Object state comparisons:
++++++

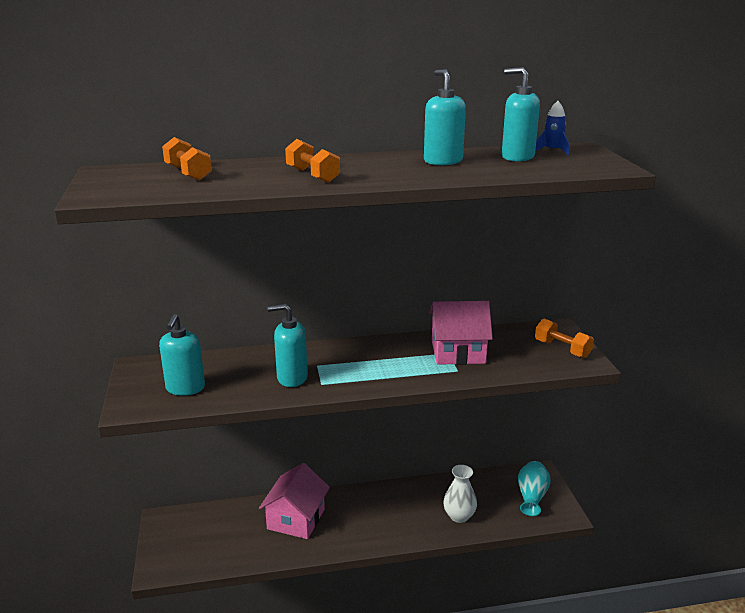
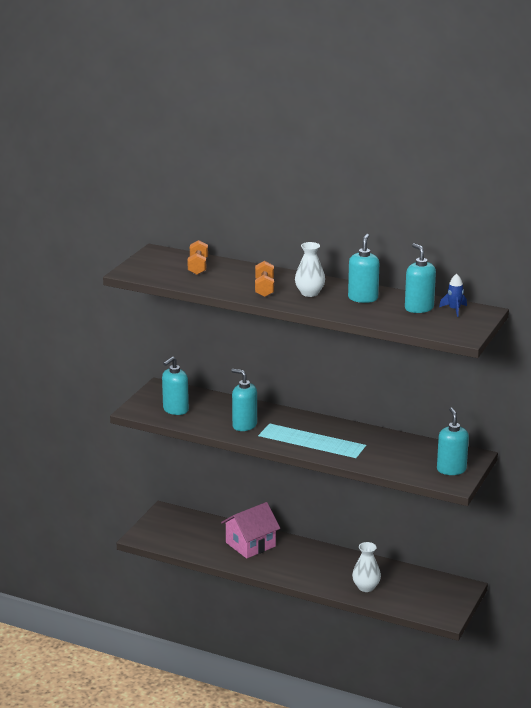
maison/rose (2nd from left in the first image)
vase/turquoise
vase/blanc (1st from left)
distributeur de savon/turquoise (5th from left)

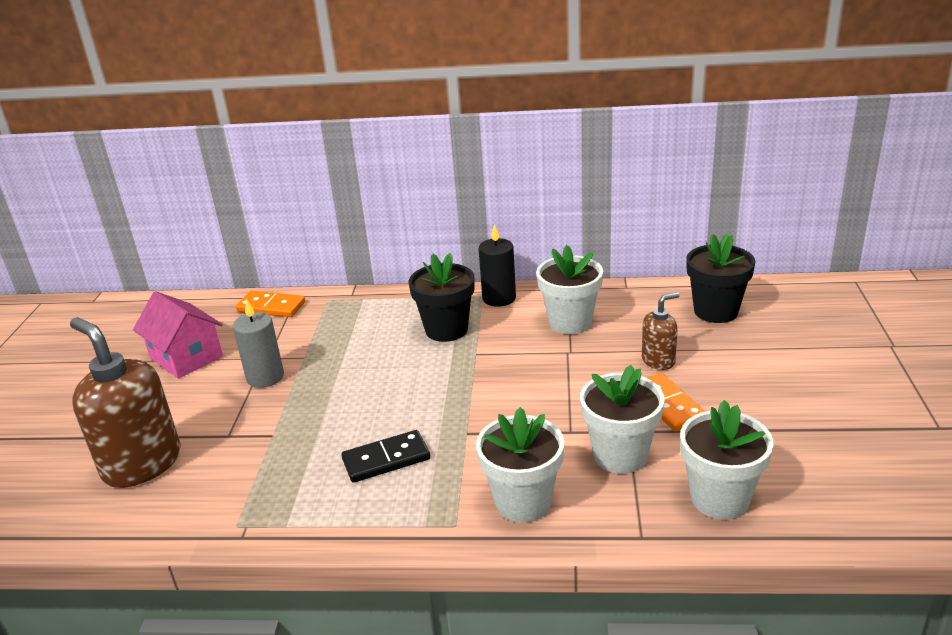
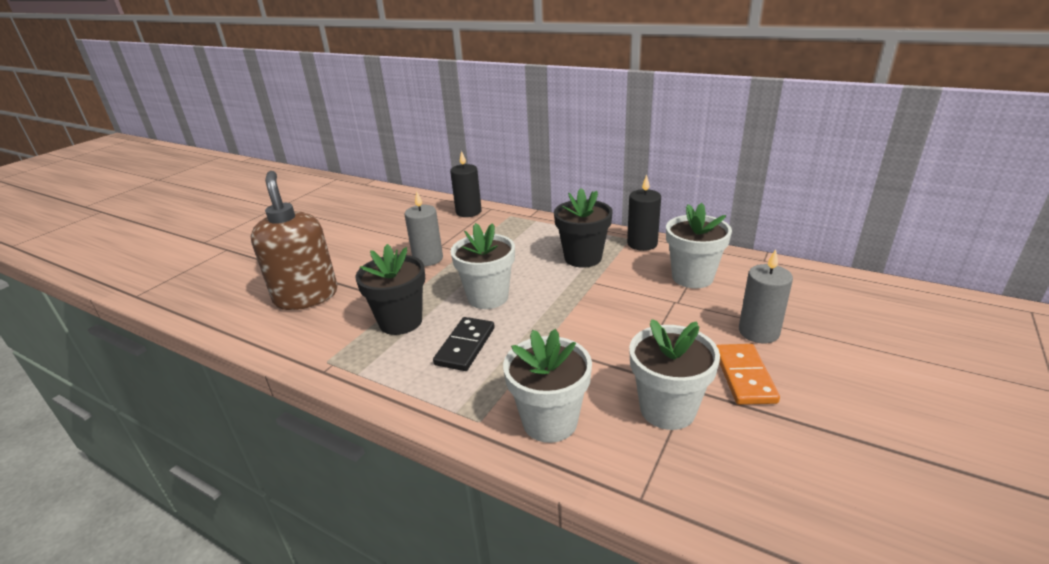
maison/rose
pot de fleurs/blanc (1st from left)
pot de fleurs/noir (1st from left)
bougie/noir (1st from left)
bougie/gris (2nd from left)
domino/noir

++++++

Problem requirements
Output the records above in their entirety and exactly, leaving out all images.

Response area
maison/rose (2nd from left in the first image)
vase/turquoise
vase/blanc (1st from left)
distributeur de savon/turquoise (5th from left)

maison/rose
pot de fleurs/blanc (1st from left)
pot de fleurs/noir (1st from left)
bougie/noir (1st from left)
bougie/gris (2nd from left)
domino/noir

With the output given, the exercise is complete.